INPUT MATERIAL:
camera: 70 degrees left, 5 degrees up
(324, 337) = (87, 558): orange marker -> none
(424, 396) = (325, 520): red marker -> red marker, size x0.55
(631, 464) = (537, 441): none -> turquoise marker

--

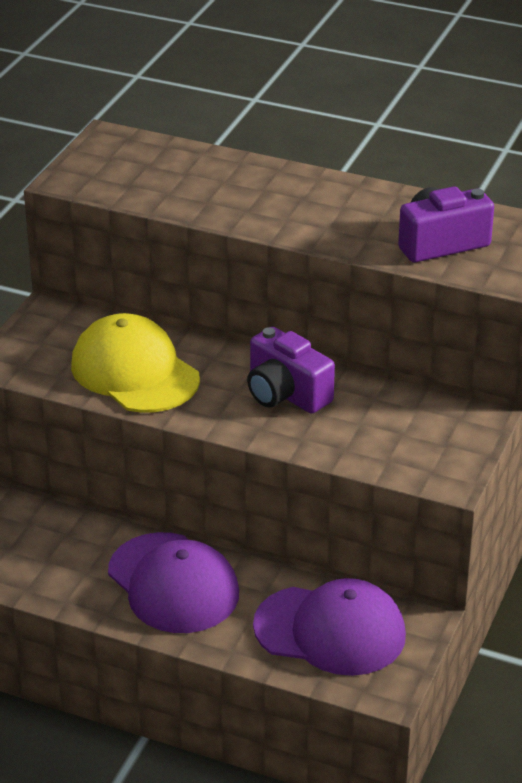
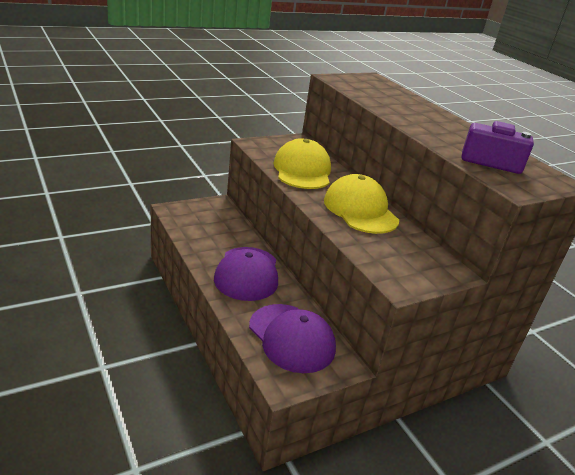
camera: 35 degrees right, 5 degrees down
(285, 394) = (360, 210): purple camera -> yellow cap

TASK REQUIREMENTS:
Copy every line of the listing where the word "degrees" appears.

ANSWER:
camera: 70 degrees left, 5 degrees up
camera: 35 degrees right, 5 degrees down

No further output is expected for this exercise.